***** GIVEN DATA

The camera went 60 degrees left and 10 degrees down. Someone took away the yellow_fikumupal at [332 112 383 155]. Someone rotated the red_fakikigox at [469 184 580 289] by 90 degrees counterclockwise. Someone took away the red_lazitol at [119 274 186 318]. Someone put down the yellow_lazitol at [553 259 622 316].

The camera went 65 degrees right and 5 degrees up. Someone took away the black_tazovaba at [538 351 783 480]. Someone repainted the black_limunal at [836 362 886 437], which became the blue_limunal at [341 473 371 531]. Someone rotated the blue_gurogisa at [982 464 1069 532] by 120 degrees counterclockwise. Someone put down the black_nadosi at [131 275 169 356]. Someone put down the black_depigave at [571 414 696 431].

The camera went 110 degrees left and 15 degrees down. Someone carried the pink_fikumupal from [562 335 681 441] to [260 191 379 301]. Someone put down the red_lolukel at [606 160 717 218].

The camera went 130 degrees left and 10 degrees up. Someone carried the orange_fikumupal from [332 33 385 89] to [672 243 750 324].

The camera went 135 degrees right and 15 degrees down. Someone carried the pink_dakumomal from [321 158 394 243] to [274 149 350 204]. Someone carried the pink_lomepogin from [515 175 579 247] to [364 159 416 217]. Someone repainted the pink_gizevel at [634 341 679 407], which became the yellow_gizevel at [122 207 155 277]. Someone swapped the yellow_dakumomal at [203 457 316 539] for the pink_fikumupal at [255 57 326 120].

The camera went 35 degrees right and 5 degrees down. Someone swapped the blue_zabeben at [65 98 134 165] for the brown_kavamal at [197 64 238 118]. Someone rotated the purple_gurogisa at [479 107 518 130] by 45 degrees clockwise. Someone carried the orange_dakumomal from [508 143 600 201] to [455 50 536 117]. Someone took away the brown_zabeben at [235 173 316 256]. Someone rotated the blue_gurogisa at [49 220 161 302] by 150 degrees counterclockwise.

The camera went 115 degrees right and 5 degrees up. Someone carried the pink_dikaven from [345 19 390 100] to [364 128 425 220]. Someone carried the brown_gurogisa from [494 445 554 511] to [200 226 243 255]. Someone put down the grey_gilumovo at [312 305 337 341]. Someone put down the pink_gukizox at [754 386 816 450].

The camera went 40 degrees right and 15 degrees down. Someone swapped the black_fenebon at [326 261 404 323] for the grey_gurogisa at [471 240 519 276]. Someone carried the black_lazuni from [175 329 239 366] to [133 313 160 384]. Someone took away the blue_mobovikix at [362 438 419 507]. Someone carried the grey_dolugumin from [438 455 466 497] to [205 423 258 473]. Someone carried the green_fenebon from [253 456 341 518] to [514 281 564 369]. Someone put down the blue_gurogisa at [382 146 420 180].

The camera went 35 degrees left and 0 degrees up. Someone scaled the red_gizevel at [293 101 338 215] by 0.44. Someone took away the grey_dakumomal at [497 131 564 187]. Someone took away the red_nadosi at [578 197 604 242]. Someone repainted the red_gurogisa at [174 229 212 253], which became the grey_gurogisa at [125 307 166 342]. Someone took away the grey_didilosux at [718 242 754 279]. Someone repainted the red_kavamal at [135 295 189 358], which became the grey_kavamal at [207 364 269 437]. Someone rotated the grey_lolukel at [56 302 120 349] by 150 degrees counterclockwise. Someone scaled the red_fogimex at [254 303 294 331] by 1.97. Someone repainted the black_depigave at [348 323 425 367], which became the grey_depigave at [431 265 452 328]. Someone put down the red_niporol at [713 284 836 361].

**********

Exactly and without omission, set down every entry.

**EXERCISE SOLUTION:**
The camera went 60 degrees left and 10 degrees down. Someone took away the yellow_fikumupal at [332 112 383 155]. Someone rotated the red_fakikigox at [469 184 580 289] by 90 degrees counterclockwise. Someone took away the red_lazitol at [119 274 186 318]. Someone put down the yellow_lazitol at [553 259 622 316].

The camera went 65 degrees right and 5 degrees up. Someone took away the black_tazovaba at [538 351 783 480]. Someone repainted the black_limunal at [836 362 886 437], which became the blue_limunal at [341 473 371 531]. Someone rotated the blue_gurogisa at [982 464 1069 532] by 120 degrees counterclockwise. Someone put down the black_nadosi at [131 275 169 356]. Someone put down the black_depigave at [571 414 696 431].

The camera went 110 degrees left and 15 degrees down. Someone carried the pink_fikumupal from [562 335 681 441] to [260 191 379 301]. Someone put down the red_lolukel at [606 160 717 218].

The camera went 130 degrees left and 10 degrees up. Someone carried the orange_fikumupal from [332 33 385 89] to [672 243 750 324].

The camera went 135 degrees right and 15 degrees down. Someone carried the pink_dakumomal from [321 158 394 243] to [274 149 350 204]. Someone carried the pink_lomepogin from [515 175 579 247] to [364 159 416 217]. Someone repainted the pink_gizevel at [634 341 679 407], which became the yellow_gizevel at [122 207 155 277]. Someone swapped the yellow_dakumomal at [203 457 316 539] for the pink_fikumupal at [255 57 326 120].

The camera went 35 degrees right and 5 degrees down. Someone swapped the blue_zabeben at [65 98 134 165] for the brown_kavamal at [197 64 238 118]. Someone rotated the purple_gurogisa at [479 107 518 130] by 45 degrees clockwise. Someone carried the orange_dakumomal from [508 143 600 201] to [455 50 536 117]. Someone took away the brown_zabeben at [235 173 316 256]. Someone rotated the blue_gurogisa at [49 220 161 302] by 150 degrees counterclockwise.

The camera went 115 degrees right and 5 degrees up. Someone carried the pink_dikaven from [345 19 390 100] to [364 128 425 220]. Someone carried the brown_gurogisa from [494 445 554 511] to [200 226 243 255]. Someone put down the grey_gilumovo at [312 305 337 341]. Someone put down the pink_gukizox at [754 386 816 450].

The camera went 40 degrees right and 15 degrees down. Someone swapped the black_fenebon at [326 261 404 323] for the grey_gurogisa at [471 240 519 276]. Someone carried the black_lazuni from [175 329 239 366] to [133 313 160 384]. Someone took away the blue_mobovikix at [362 438 419 507]. Someone carried the grey_dolugumin from [438 455 466 497] to [205 423 258 473]. Someone carried the green_fenebon from [253 456 341 518] to [514 281 564 369]. Someone put down the blue_gurogisa at [382 146 420 180].

The camera went 35 degrees left and 0 degrees up. Someone scaled the red_gizevel at [293 101 338 215] by 0.44. Someone took away the grey_dakumomal at [497 131 564 187]. Someone took away the red_nadosi at [578 197 604 242]. Someone repainted the red_gurogisa at [174 229 212 253], which became the grey_gurogisa at [125 307 166 342]. Someone took away the grey_didilosux at [718 242 754 279]. Someone repainted the red_kavamal at [135 295 189 358], which became the grey_kavamal at [207 364 269 437]. Someone rotated the grey_lolukel at [56 302 120 349] by 150 degrees counterclockwise. Someone scaled the red_fogimex at [254 303 294 331] by 1.97. Someone repainted the black_depigave at [348 323 425 367], which became the grey_depigave at [431 265 452 328]. Someone put down the red_niporol at [713 284 836 361].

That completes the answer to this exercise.